Task
Everything in the listing should be transcribed exactly, apart from the pictures.

Data extract
━━━━

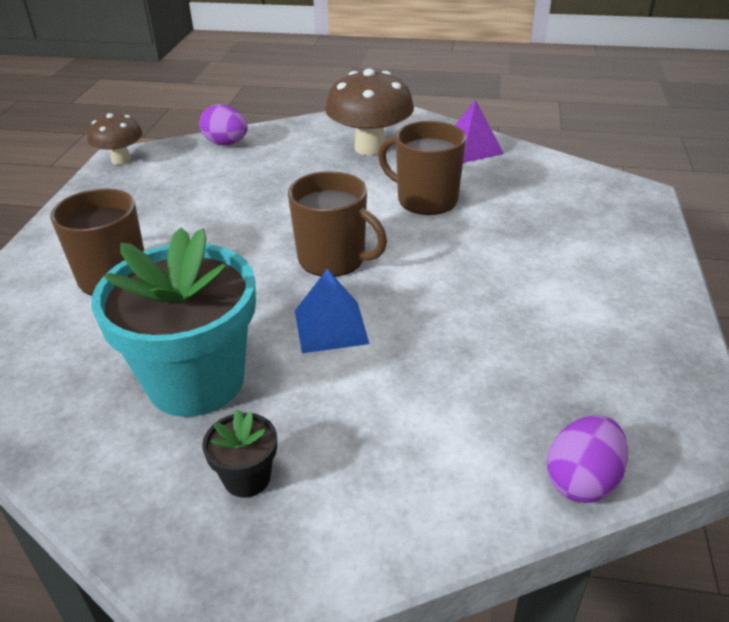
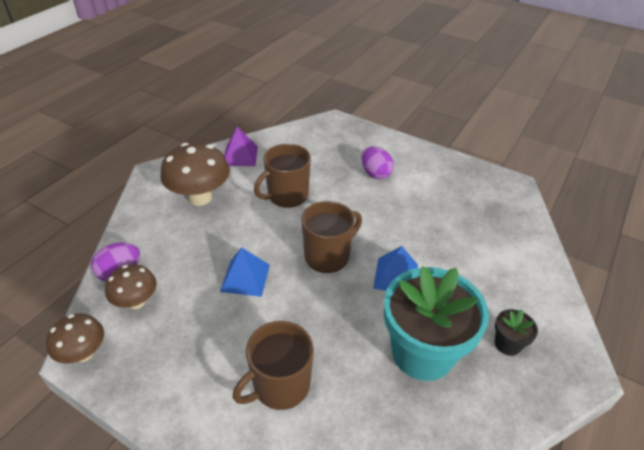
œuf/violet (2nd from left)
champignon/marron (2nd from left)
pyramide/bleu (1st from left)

━━━━

Answer to the exercise
œuf/violet (2nd from left)
champignon/marron (2nd from left)
pyramide/bleu (1st from left)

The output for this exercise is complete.